(Study material begins)

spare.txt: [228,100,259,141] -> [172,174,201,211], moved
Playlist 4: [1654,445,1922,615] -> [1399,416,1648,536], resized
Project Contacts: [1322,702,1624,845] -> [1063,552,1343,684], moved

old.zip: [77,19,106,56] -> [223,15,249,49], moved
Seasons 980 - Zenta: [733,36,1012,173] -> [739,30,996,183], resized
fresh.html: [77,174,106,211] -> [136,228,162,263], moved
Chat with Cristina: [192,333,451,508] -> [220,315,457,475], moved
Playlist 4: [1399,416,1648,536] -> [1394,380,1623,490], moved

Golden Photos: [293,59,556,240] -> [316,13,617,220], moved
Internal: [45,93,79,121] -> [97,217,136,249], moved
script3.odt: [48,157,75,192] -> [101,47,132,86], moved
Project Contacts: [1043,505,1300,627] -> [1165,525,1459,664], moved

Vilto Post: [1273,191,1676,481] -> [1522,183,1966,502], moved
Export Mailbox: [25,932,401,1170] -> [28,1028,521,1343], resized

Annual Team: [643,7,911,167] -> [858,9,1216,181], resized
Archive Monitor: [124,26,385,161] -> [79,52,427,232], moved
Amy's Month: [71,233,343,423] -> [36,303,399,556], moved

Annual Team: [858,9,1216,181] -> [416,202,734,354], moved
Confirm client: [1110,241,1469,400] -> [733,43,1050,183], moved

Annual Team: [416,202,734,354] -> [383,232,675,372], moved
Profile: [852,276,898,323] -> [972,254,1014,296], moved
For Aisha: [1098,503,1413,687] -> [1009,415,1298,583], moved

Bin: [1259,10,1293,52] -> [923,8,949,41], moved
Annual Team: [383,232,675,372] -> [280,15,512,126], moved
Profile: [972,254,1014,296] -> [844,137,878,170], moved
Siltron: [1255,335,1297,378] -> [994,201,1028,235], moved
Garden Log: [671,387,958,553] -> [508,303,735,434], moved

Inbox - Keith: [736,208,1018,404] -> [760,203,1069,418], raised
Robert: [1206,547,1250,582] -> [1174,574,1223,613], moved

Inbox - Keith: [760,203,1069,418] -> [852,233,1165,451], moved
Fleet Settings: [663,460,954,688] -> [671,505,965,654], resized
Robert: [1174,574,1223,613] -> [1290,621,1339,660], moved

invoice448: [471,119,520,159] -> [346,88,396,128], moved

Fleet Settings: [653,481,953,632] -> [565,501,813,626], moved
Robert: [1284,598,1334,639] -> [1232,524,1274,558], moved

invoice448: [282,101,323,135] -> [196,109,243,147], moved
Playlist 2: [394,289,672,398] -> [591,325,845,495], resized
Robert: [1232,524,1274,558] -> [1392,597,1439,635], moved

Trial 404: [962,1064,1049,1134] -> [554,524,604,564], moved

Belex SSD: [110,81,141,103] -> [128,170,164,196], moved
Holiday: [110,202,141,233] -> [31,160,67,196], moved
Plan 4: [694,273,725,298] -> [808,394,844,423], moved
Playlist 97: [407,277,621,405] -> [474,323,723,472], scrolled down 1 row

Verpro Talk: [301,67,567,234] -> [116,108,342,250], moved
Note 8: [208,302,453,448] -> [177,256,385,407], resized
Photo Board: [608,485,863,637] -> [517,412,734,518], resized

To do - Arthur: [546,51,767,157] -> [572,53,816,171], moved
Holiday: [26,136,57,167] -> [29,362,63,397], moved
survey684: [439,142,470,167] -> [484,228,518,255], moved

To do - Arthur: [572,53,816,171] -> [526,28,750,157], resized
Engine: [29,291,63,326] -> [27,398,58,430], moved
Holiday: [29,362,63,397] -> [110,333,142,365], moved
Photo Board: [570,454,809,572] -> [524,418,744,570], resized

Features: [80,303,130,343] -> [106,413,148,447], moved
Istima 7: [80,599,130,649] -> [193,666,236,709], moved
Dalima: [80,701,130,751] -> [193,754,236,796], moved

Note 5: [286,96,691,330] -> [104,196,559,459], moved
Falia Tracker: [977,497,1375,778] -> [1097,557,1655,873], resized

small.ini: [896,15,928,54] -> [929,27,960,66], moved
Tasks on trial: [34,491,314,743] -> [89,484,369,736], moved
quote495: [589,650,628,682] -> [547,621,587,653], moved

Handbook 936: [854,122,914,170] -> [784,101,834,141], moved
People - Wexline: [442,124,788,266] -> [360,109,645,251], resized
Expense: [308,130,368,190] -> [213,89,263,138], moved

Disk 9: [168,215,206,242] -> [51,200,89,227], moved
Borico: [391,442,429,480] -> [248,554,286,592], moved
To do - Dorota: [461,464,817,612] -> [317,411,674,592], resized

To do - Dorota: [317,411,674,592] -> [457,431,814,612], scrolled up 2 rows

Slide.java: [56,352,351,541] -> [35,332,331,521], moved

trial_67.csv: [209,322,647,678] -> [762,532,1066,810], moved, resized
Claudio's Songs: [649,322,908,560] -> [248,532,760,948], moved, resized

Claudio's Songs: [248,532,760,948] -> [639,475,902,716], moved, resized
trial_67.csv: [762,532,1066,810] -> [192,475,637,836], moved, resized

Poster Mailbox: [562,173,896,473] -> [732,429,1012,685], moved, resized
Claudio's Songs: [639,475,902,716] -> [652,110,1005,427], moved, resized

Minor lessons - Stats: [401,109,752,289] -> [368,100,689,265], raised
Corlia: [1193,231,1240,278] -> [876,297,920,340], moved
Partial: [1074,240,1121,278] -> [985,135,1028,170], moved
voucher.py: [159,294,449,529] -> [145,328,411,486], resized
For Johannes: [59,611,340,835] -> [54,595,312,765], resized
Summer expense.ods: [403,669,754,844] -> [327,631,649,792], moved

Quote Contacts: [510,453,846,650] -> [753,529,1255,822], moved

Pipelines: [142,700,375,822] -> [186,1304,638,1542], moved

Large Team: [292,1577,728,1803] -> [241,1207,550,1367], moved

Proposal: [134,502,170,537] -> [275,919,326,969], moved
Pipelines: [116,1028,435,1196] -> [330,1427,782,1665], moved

(Study material ends)

**Instructions for the task**
Write out the entries above word for word.

**Solution to this exercise**
spare.txt: [228,100,259,141] -> [172,174,201,211], moved
Playlist 4: [1654,445,1922,615] -> [1399,416,1648,536], resized
Project Contacts: [1322,702,1624,845] -> [1063,552,1343,684], moved

old.zip: [77,19,106,56] -> [223,15,249,49], moved
Seasons 980 - Zenta: [733,36,1012,173] -> [739,30,996,183], resized
fresh.html: [77,174,106,211] -> [136,228,162,263], moved
Chat with Cristina: [192,333,451,508] -> [220,315,457,475], moved
Playlist 4: [1399,416,1648,536] -> [1394,380,1623,490], moved

Golden Photos: [293,59,556,240] -> [316,13,617,220], moved
Internal: [45,93,79,121] -> [97,217,136,249], moved
script3.odt: [48,157,75,192] -> [101,47,132,86], moved
Project Contacts: [1043,505,1300,627] -> [1165,525,1459,664], moved

Vilto Post: [1273,191,1676,481] -> [1522,183,1966,502], moved
Export Mailbox: [25,932,401,1170] -> [28,1028,521,1343], resized

Annual Team: [643,7,911,167] -> [858,9,1216,181], resized
Archive Monitor: [124,26,385,161] -> [79,52,427,232], moved
Amy's Month: [71,233,343,423] -> [36,303,399,556], moved

Annual Team: [858,9,1216,181] -> [416,202,734,354], moved
Confirm client: [1110,241,1469,400] -> [733,43,1050,183], moved

Annual Team: [416,202,734,354] -> [383,232,675,372], moved
Profile: [852,276,898,323] -> [972,254,1014,296], moved
For Aisha: [1098,503,1413,687] -> [1009,415,1298,583], moved

Bin: [1259,10,1293,52] -> [923,8,949,41], moved
Annual Team: [383,232,675,372] -> [280,15,512,126], moved
Profile: [972,254,1014,296] -> [844,137,878,170], moved
Siltron: [1255,335,1297,378] -> [994,201,1028,235], moved
Garden Log: [671,387,958,553] -> [508,303,735,434], moved

Inbox - Keith: [736,208,1018,404] -> [760,203,1069,418], raised
Robert: [1206,547,1250,582] -> [1174,574,1223,613], moved

Inbox - Keith: [760,203,1069,418] -> [852,233,1165,451], moved
Fleet Settings: [663,460,954,688] -> [671,505,965,654], resized
Robert: [1174,574,1223,613] -> [1290,621,1339,660], moved

invoice448: [471,119,520,159] -> [346,88,396,128], moved

Fleet Settings: [653,481,953,632] -> [565,501,813,626], moved
Robert: [1284,598,1334,639] -> [1232,524,1274,558], moved

invoice448: [282,101,323,135] -> [196,109,243,147], moved
Playlist 2: [394,289,672,398] -> [591,325,845,495], resized
Robert: [1232,524,1274,558] -> [1392,597,1439,635], moved

Trial 404: [962,1064,1049,1134] -> [554,524,604,564], moved

Belex SSD: [110,81,141,103] -> [128,170,164,196], moved
Holiday: [110,202,141,233] -> [31,160,67,196], moved
Plan 4: [694,273,725,298] -> [808,394,844,423], moved
Playlist 97: [407,277,621,405] -> [474,323,723,472], scrolled down 1 row

Verpro Talk: [301,67,567,234] -> [116,108,342,250], moved
Note 8: [208,302,453,448] -> [177,256,385,407], resized
Photo Board: [608,485,863,637] -> [517,412,734,518], resized

To do - Arthur: [546,51,767,157] -> [572,53,816,171], moved
Holiday: [26,136,57,167] -> [29,362,63,397], moved
survey684: [439,142,470,167] -> [484,228,518,255], moved

To do - Arthur: [572,53,816,171] -> [526,28,750,157], resized
Engine: [29,291,63,326] -> [27,398,58,430], moved
Holiday: [29,362,63,397] -> [110,333,142,365], moved
Photo Board: [570,454,809,572] -> [524,418,744,570], resized

Features: [80,303,130,343] -> [106,413,148,447], moved
Istima 7: [80,599,130,649] -> [193,666,236,709], moved
Dalima: [80,701,130,751] -> [193,754,236,796], moved

Note 5: [286,96,691,330] -> [104,196,559,459], moved
Falia Tracker: [977,497,1375,778] -> [1097,557,1655,873], resized

small.ini: [896,15,928,54] -> [929,27,960,66], moved
Tasks on trial: [34,491,314,743] -> [89,484,369,736], moved
quote495: [589,650,628,682] -> [547,621,587,653], moved

Handbook 936: [854,122,914,170] -> [784,101,834,141], moved
People - Wexline: [442,124,788,266] -> [360,109,645,251], resized
Expense: [308,130,368,190] -> [213,89,263,138], moved

Disk 9: [168,215,206,242] -> [51,200,89,227], moved
Borico: [391,442,429,480] -> [248,554,286,592], moved
To do - Dorota: [461,464,817,612] -> [317,411,674,592], resized

To do - Dorota: [317,411,674,592] -> [457,431,814,612], scrolled up 2 rows

Slide.java: [56,352,351,541] -> [35,332,331,521], moved

trial_67.csv: [209,322,647,678] -> [762,532,1066,810], moved, resized
Claudio's Songs: [649,322,908,560] -> [248,532,760,948], moved, resized

Claudio's Songs: [248,532,760,948] -> [639,475,902,716], moved, resized
trial_67.csv: [762,532,1066,810] -> [192,475,637,836], moved, resized

Poster Mailbox: [562,173,896,473] -> [732,429,1012,685], moved, resized
Claudio's Songs: [639,475,902,716] -> [652,110,1005,427], moved, resized

Minor lessons - Stats: [401,109,752,289] -> [368,100,689,265], raised
Corlia: [1193,231,1240,278] -> [876,297,920,340], moved
Partial: [1074,240,1121,278] -> [985,135,1028,170], moved
voucher.py: [159,294,449,529] -> [145,328,411,486], resized
For Johannes: [59,611,340,835] -> [54,595,312,765], resized
Summer expense.ods: [403,669,754,844] -> [327,631,649,792], moved

Quote Contacts: [510,453,846,650] -> [753,529,1255,822], moved

Pipelines: [142,700,375,822] -> [186,1304,638,1542], moved

Large Team: [292,1577,728,1803] -> [241,1207,550,1367], moved

Proposal: [134,502,170,537] -> [275,919,326,969], moved
Pipelines: [116,1028,435,1196] -> [330,1427,782,1665], moved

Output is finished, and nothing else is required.